- Opening Delimiter -

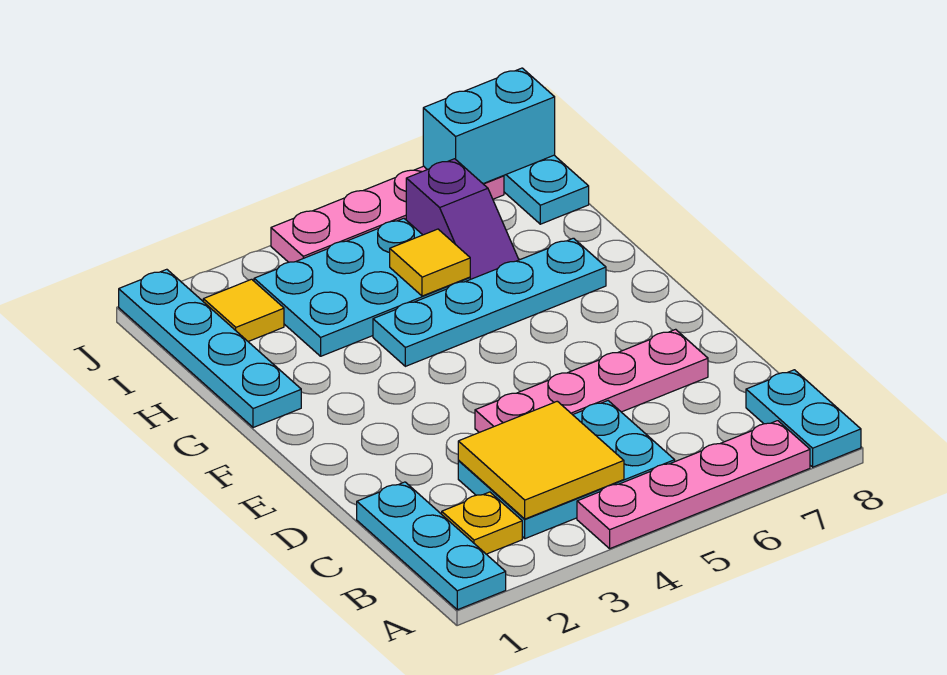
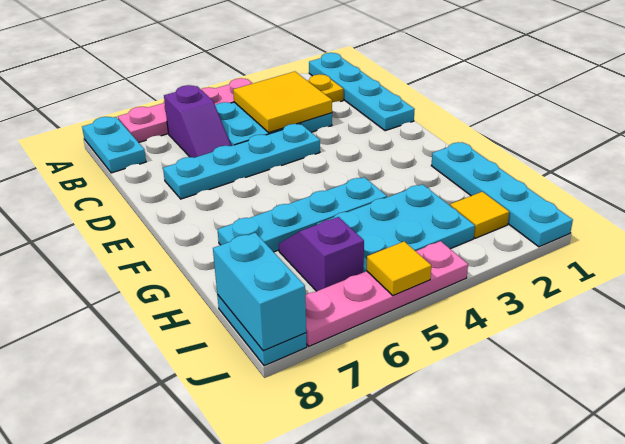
cyan 1x3 plate [357,482,506,610] -> cyan 1x4 plate [309,53,415,131]
none -> purple 1x2 slope [164,85,231,158]
pink 1x4 plate [475,329,708,432] -> cyan 1x4 plate [163,124,320,199]
yellow 1x1 tile [390,229,470,296] -> yellow 1x1 tile moved to [367,242,431,295]
cyan 1x2 brick [423,68,555,184] -> cyan 1x2 brick turned to [213,233,306,351]

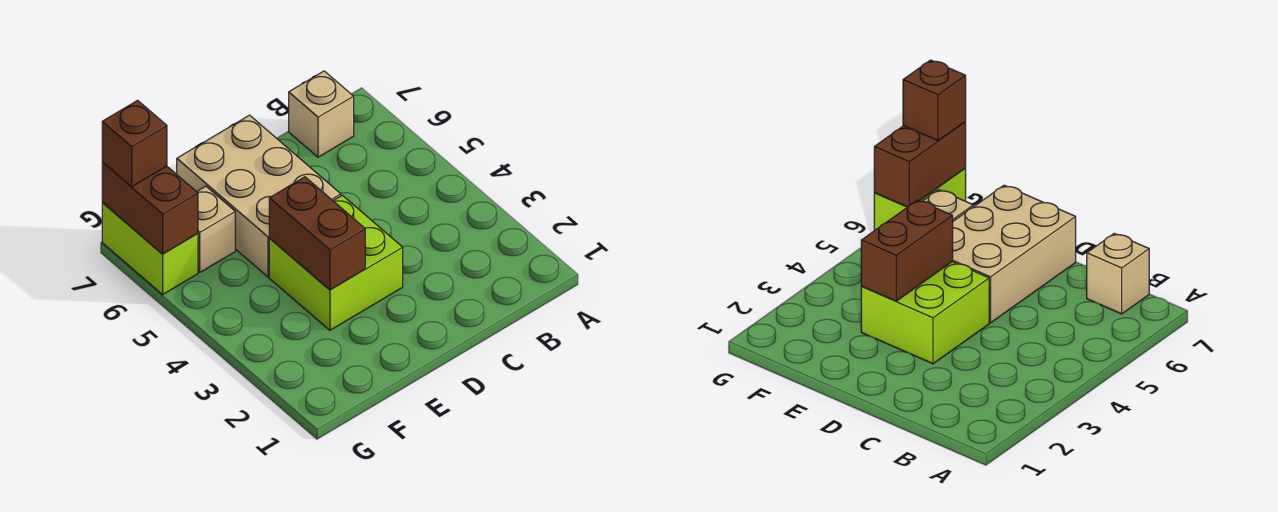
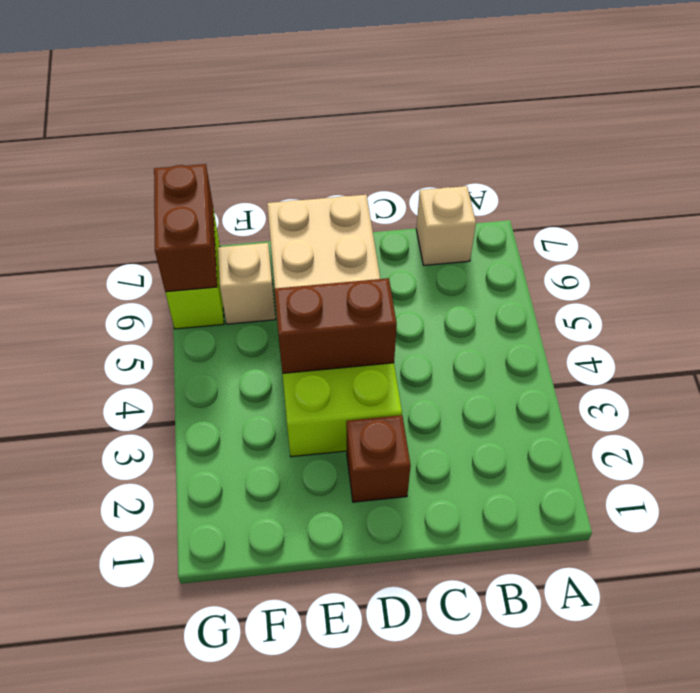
brown 1x2 brick [269,177,365,290] -> brown 1x2 brick turned to [274,278,397,373]
brown 1x1 brick [102,100,167,187] -> brown 1x1 brick moved to [346,415,411,502]

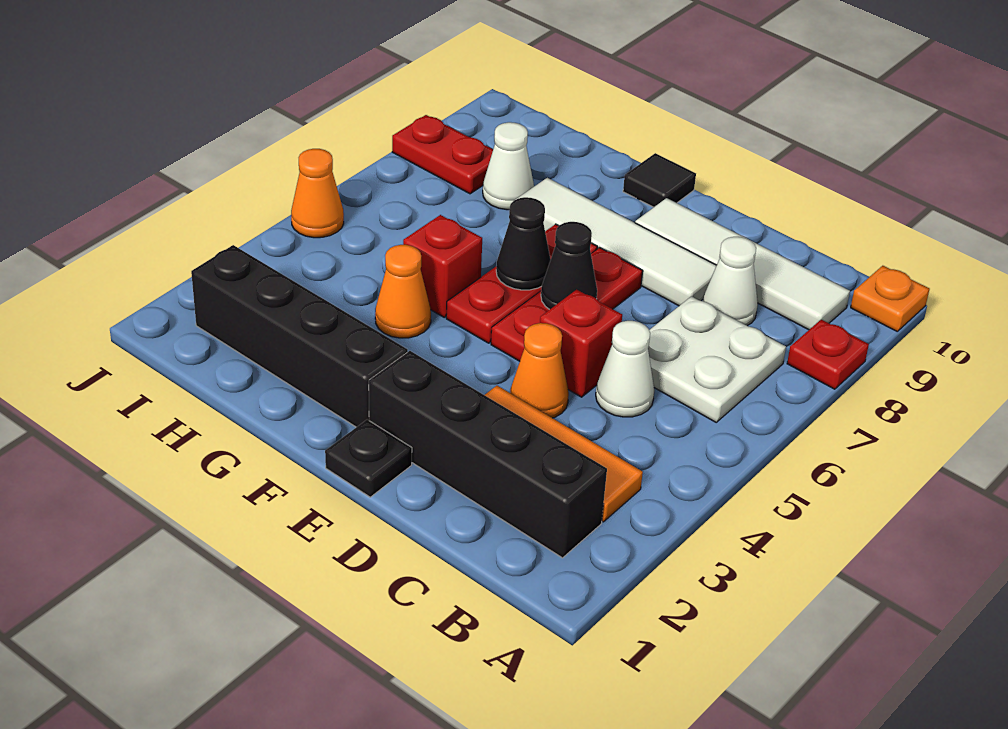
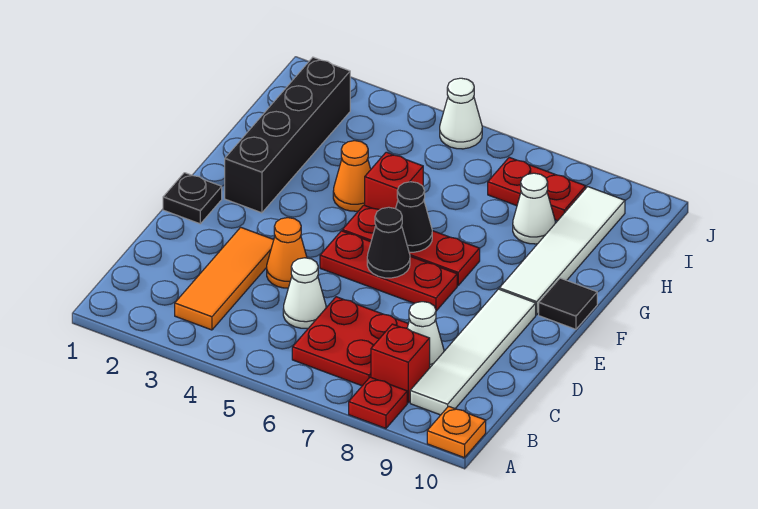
black 1x4 brick [369,351,607,558] -> none
white 2x2 plate [648,296,786,422] -> red 2x2 plate [292,297,408,386]
red 1x1 brick [540,290,622,397] -> red 1x1 brick moved to [371,324,430,403]
white 1x4 tile [515,178,717,306] -> white 1x4 tile moved to [499,187,625,315]
red 1x2 plate [392,115,493,194] -> red 1x2 plate turned to [488,157,586,221]
orange 1x1 cone [291,149,344,238] -> white 1x1 cone [440,78,482,149]

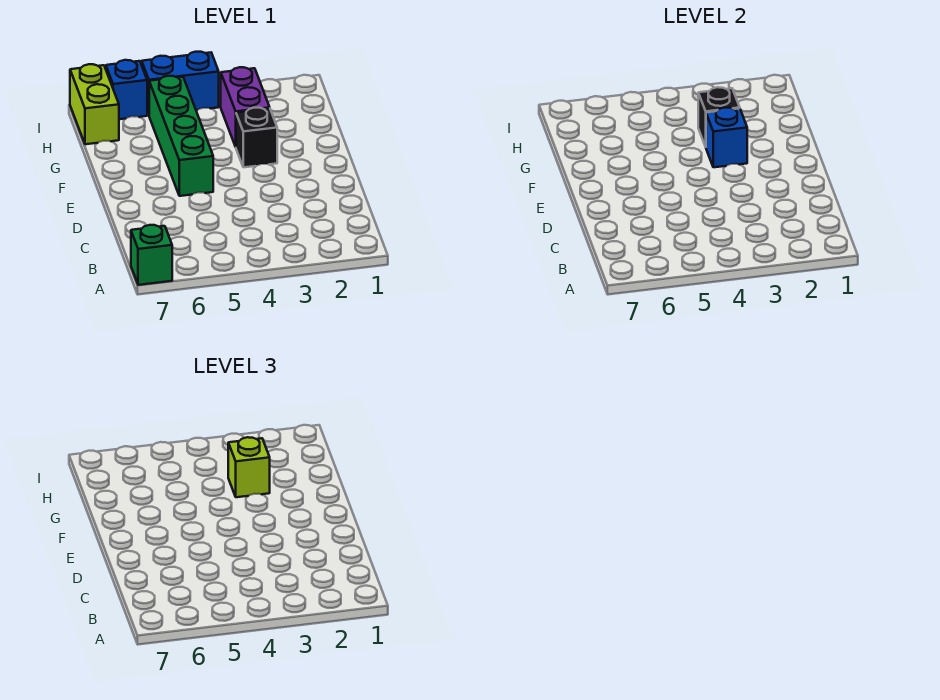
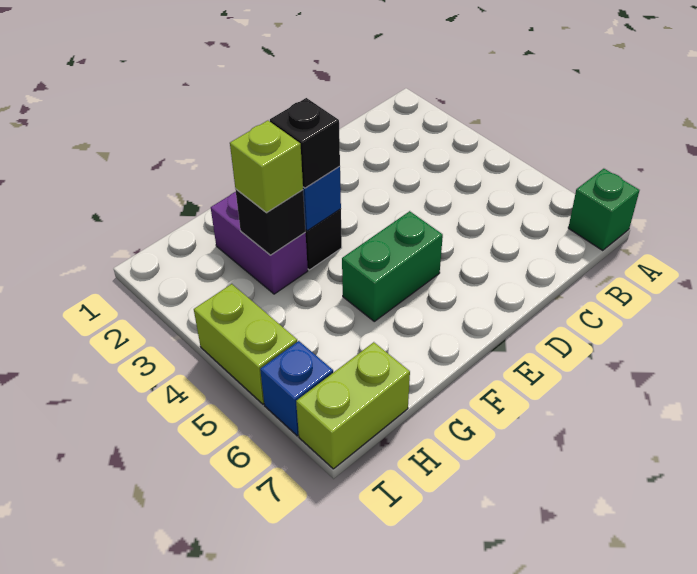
green 1x4 brick [149,76,213,196] -> green 1x2 brick [342,211,443,321]
none -> black 1x1 brick [270,98,340,188]
purple 1x2 brick [221,67,270,147] -> purple 1x2 brick turned to [211,192,308,294]
blue 1x2 brick [142,52,219,115] -> lime 1x2 brick [194,284,297,404]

- Closing Delimiter -

Print, exactly and with no pictures, the lines of the listing above starting at the one that has "black 1x4 brick [369,351,607,558] -> none" and ending at the one that has "purple 1x2 brick [221,67,270,147]", both included.

black 1x4 brick [369,351,607,558] -> none
white 2x2 plate [648,296,786,422] -> red 2x2 plate [292,297,408,386]
red 1x1 brick [540,290,622,397] -> red 1x1 brick moved to [371,324,430,403]
white 1x4 tile [515,178,717,306] -> white 1x4 tile moved to [499,187,625,315]
red 1x2 plate [392,115,493,194] -> red 1x2 plate turned to [488,157,586,221]
orange 1x1 cone [291,149,344,238] -> white 1x1 cone [440,78,482,149]

green 1x4 brick [149,76,213,196] -> green 1x2 brick [342,211,443,321]
none -> black 1x1 brick [270,98,340,188]
purple 1x2 brick [221,67,270,147] -> purple 1x2 brick turned to [211,192,308,294]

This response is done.